> [Assigned task] Repeat exactly, and only, the lines of the entries below from the one with "purple brick I8 level 3 -> none" through the one with "cyan cone G3 level 2 -> none", both ends included.

************

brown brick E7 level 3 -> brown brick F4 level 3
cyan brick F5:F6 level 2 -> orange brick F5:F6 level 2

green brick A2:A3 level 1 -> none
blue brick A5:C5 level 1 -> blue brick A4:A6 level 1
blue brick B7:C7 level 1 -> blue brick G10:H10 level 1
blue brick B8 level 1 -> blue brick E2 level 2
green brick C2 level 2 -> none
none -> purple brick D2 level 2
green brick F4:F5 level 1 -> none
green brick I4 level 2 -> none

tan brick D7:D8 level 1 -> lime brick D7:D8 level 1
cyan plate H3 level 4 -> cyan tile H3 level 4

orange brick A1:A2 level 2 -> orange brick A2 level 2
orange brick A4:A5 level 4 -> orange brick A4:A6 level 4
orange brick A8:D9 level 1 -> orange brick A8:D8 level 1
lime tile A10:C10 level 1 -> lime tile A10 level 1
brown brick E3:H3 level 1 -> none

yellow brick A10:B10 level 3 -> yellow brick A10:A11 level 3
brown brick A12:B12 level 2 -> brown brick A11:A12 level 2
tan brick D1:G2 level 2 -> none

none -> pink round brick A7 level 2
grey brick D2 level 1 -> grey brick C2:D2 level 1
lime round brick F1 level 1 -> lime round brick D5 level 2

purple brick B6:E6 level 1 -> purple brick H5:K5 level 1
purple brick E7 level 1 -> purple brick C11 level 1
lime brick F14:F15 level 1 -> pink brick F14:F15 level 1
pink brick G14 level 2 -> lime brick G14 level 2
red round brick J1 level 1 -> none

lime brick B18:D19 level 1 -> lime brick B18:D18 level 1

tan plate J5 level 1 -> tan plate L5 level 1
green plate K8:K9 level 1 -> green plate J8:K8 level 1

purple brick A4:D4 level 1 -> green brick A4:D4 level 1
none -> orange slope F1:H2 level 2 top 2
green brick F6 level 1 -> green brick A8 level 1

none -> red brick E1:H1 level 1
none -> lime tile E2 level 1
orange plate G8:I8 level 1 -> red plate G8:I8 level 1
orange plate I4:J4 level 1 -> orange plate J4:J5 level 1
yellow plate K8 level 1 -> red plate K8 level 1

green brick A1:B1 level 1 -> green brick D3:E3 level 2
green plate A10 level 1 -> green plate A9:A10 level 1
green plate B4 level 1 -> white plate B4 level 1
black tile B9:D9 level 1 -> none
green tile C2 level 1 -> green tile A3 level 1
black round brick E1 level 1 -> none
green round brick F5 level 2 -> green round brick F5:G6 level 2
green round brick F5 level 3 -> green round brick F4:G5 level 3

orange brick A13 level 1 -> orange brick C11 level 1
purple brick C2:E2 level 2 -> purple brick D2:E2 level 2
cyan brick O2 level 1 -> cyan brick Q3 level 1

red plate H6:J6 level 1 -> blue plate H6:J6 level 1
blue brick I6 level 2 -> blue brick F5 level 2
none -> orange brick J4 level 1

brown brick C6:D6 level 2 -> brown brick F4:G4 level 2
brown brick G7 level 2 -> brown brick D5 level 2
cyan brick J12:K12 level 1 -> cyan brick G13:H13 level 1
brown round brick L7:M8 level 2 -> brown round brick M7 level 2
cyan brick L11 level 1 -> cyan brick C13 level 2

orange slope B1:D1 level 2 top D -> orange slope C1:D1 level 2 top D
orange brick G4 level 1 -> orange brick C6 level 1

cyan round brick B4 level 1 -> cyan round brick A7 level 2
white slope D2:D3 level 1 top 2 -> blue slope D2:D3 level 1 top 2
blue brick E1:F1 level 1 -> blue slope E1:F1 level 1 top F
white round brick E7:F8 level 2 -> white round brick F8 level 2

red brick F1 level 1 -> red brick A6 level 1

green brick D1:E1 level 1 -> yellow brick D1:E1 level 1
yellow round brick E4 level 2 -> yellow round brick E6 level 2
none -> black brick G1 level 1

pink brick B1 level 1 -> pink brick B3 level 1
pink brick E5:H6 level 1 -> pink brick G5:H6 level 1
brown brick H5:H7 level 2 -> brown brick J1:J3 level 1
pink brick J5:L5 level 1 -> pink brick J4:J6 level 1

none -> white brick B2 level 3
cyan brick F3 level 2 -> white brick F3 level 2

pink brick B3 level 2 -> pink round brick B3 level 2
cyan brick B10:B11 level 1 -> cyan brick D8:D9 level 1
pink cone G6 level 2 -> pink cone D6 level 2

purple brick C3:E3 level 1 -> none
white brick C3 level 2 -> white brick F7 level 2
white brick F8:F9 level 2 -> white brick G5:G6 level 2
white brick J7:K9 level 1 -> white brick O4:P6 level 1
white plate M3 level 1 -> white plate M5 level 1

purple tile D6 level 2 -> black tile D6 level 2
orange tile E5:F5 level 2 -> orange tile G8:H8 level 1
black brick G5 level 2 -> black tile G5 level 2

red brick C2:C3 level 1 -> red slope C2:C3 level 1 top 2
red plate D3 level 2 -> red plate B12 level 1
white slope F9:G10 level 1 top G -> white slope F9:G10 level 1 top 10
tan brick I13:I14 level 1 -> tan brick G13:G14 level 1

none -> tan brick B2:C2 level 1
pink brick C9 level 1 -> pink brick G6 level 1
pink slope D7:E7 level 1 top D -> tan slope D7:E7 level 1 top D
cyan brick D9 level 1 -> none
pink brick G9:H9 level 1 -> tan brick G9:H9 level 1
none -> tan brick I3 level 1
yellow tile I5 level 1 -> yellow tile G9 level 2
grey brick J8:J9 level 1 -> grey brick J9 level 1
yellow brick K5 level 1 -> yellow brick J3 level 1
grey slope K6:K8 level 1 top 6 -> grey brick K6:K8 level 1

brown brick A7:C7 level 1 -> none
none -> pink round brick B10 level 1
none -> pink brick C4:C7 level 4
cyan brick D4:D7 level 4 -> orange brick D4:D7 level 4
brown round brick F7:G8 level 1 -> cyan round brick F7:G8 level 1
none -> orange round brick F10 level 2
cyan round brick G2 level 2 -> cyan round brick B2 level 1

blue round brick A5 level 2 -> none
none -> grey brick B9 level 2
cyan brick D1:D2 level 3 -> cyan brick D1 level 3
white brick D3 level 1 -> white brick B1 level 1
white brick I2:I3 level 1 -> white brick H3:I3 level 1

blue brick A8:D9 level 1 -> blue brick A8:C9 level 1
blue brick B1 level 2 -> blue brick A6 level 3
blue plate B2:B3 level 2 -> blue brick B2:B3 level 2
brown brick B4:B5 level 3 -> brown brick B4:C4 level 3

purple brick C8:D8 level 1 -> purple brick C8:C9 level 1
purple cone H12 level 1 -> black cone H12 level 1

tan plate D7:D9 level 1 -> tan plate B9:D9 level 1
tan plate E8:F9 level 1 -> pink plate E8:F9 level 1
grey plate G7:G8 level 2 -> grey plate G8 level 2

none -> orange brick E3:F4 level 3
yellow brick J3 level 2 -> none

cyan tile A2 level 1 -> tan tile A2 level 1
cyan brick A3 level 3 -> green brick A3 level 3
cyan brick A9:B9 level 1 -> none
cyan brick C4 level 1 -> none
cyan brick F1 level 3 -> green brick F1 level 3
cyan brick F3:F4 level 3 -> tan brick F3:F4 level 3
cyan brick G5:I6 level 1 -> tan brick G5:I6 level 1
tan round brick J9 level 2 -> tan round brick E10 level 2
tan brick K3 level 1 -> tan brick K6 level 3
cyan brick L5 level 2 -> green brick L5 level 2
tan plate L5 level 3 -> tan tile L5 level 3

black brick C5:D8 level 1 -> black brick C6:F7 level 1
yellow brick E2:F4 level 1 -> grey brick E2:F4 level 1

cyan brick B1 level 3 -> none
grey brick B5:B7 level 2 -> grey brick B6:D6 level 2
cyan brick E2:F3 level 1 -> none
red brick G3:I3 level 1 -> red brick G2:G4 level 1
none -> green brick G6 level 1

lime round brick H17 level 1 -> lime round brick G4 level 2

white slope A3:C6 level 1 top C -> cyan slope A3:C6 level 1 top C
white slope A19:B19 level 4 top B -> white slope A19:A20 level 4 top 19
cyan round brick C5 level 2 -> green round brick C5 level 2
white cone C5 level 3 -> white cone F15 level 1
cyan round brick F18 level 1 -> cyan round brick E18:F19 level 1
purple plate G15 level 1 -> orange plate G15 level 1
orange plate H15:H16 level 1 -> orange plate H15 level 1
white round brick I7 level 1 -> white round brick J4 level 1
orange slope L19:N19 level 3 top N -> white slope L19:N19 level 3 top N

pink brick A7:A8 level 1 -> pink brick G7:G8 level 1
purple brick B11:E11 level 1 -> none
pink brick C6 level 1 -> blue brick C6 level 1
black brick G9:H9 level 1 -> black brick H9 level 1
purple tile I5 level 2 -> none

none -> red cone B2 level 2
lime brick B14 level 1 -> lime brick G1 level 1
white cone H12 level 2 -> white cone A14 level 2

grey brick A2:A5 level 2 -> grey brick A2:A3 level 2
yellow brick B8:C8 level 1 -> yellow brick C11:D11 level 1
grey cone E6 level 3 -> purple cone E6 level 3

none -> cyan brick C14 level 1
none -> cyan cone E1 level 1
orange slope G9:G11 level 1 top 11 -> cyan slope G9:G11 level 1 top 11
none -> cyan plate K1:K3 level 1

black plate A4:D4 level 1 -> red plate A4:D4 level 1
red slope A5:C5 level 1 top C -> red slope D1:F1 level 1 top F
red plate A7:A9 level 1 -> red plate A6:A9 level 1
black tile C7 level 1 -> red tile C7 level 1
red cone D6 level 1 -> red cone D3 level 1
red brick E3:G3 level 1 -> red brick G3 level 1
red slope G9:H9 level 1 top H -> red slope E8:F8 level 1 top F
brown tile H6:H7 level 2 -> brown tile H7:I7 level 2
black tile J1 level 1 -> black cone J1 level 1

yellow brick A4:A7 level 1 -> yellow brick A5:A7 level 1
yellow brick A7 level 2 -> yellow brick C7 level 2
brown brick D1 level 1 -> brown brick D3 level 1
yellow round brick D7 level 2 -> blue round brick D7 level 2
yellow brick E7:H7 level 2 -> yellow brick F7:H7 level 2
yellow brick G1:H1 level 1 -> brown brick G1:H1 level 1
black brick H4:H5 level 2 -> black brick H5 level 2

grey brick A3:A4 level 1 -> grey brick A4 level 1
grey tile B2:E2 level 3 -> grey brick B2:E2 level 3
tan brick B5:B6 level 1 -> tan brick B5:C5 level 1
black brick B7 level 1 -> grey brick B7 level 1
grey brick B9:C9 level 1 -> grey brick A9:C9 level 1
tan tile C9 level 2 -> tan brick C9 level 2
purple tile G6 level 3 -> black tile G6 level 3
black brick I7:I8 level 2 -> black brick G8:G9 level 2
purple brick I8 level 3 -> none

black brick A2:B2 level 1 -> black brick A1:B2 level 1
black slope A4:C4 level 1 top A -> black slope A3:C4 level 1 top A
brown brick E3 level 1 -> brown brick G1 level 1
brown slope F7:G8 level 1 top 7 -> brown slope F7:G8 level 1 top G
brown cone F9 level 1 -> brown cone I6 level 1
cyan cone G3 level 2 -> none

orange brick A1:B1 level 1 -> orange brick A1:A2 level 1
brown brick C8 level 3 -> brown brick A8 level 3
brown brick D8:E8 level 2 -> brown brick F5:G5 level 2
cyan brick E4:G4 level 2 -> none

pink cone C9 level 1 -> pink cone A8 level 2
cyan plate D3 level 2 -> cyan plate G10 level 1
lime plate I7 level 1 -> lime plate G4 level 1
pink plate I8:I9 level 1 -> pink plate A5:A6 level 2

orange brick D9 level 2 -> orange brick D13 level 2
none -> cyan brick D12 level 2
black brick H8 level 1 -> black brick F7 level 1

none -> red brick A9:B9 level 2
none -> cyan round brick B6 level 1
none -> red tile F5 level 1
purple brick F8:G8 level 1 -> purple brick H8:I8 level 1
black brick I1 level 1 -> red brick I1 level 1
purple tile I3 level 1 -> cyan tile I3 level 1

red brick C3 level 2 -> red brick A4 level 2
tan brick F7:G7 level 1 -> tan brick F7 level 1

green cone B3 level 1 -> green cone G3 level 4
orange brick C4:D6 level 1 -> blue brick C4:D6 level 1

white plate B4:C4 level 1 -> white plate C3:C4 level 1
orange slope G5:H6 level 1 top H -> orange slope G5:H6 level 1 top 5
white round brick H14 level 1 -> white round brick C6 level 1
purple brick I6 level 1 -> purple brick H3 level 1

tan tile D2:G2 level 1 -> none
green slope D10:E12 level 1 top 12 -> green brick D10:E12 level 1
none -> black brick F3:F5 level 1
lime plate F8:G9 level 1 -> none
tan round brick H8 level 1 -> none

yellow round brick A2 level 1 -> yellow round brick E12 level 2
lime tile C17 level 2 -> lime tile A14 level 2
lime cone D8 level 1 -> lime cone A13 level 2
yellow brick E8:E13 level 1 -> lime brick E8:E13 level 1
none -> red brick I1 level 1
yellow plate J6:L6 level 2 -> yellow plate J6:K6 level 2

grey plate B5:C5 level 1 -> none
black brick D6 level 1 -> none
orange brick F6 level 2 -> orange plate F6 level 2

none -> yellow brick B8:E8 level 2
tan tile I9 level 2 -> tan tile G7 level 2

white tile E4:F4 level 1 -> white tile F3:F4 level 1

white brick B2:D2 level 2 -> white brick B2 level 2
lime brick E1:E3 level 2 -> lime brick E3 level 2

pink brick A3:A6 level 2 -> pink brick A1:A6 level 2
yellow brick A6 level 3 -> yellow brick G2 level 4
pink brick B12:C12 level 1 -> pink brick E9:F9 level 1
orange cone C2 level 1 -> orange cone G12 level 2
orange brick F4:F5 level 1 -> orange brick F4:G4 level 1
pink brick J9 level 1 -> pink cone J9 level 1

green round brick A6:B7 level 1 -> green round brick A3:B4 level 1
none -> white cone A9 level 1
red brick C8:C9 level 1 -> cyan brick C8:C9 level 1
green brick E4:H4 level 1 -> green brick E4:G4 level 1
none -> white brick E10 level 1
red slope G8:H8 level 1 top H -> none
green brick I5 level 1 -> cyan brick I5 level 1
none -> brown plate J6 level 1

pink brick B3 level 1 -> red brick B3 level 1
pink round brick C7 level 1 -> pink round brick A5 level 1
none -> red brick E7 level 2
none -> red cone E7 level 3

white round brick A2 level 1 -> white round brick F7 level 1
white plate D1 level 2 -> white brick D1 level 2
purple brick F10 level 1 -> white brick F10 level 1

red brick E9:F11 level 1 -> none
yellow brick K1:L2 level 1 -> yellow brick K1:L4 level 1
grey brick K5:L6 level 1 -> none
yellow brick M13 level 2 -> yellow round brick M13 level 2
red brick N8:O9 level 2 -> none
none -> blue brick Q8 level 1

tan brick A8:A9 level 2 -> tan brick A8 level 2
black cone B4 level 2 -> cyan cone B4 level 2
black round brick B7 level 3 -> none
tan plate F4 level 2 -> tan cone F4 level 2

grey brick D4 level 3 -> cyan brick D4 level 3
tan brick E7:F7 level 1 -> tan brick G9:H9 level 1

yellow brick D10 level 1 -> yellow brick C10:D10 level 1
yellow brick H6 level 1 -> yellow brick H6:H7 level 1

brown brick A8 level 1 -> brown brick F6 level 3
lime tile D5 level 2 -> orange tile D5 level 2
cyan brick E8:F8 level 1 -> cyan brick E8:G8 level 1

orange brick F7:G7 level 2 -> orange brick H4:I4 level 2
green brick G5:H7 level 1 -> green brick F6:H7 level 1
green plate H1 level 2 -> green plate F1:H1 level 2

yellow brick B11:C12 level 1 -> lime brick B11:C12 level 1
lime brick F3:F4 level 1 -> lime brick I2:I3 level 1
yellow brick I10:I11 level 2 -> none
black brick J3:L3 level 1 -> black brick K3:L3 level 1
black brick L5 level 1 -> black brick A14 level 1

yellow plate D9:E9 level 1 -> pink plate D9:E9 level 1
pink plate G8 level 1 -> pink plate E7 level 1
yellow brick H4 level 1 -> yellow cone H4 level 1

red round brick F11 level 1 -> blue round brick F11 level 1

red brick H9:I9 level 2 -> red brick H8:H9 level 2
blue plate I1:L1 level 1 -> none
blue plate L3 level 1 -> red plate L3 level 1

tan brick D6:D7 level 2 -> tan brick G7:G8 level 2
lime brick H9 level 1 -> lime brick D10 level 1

************

> [Answer space]
purple brick I8 level 3 -> none

black brick A2:B2 level 1 -> black brick A1:B2 level 1
black slope A4:C4 level 1 top A -> black slope A3:C4 level 1 top A
brown brick E3 level 1 -> brown brick G1 level 1
brown slope F7:G8 level 1 top 7 -> brown slope F7:G8 level 1 top G
brown cone F9 level 1 -> brown cone I6 level 1
cyan cone G3 level 2 -> none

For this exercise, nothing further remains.